WHAT TO WORK ON: Would you please return the data below verbatim, without its pictures?

PROVIDED DATA:
========

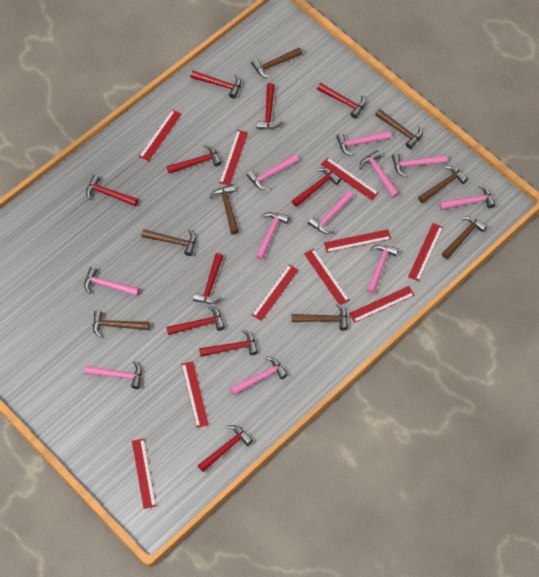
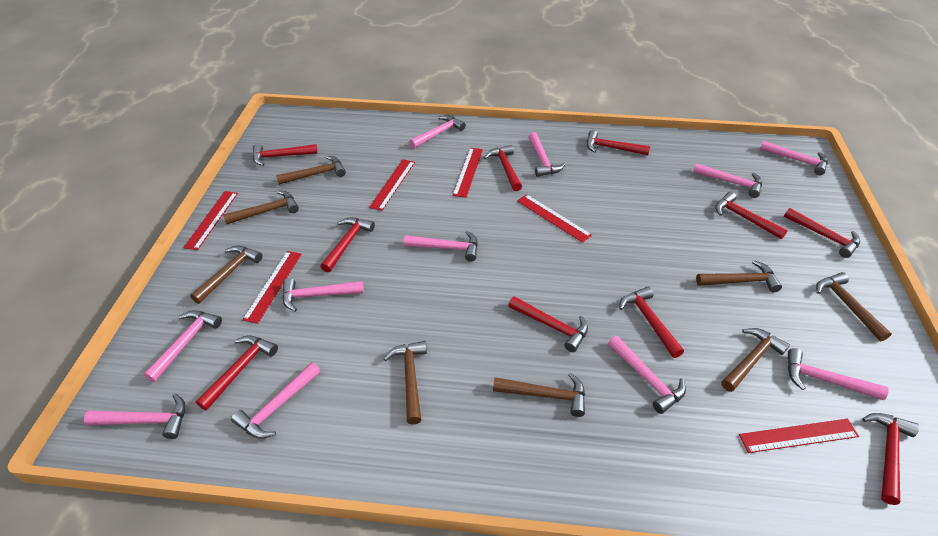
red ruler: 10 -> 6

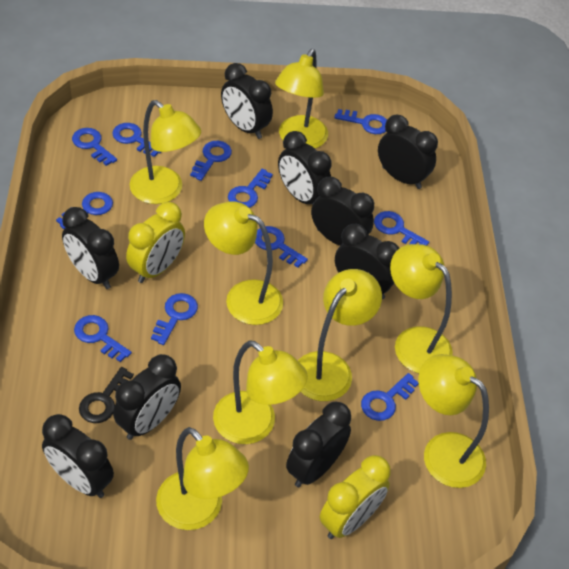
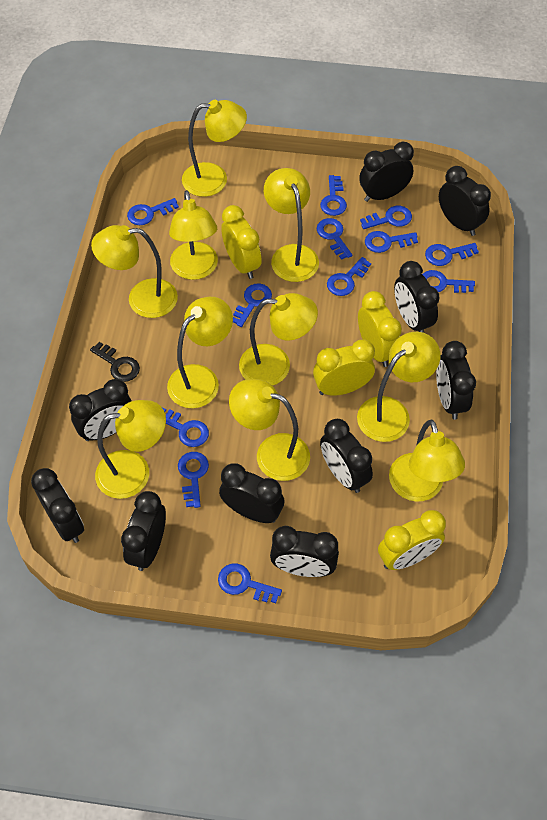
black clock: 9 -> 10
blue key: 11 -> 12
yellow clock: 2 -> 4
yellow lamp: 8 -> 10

========

SOLUTION TO THE EXERCISE:
red ruler: 10 -> 6

black clock: 9 -> 10
blue key: 11 -> 12
yellow clock: 2 -> 4
yellow lamp: 8 -> 10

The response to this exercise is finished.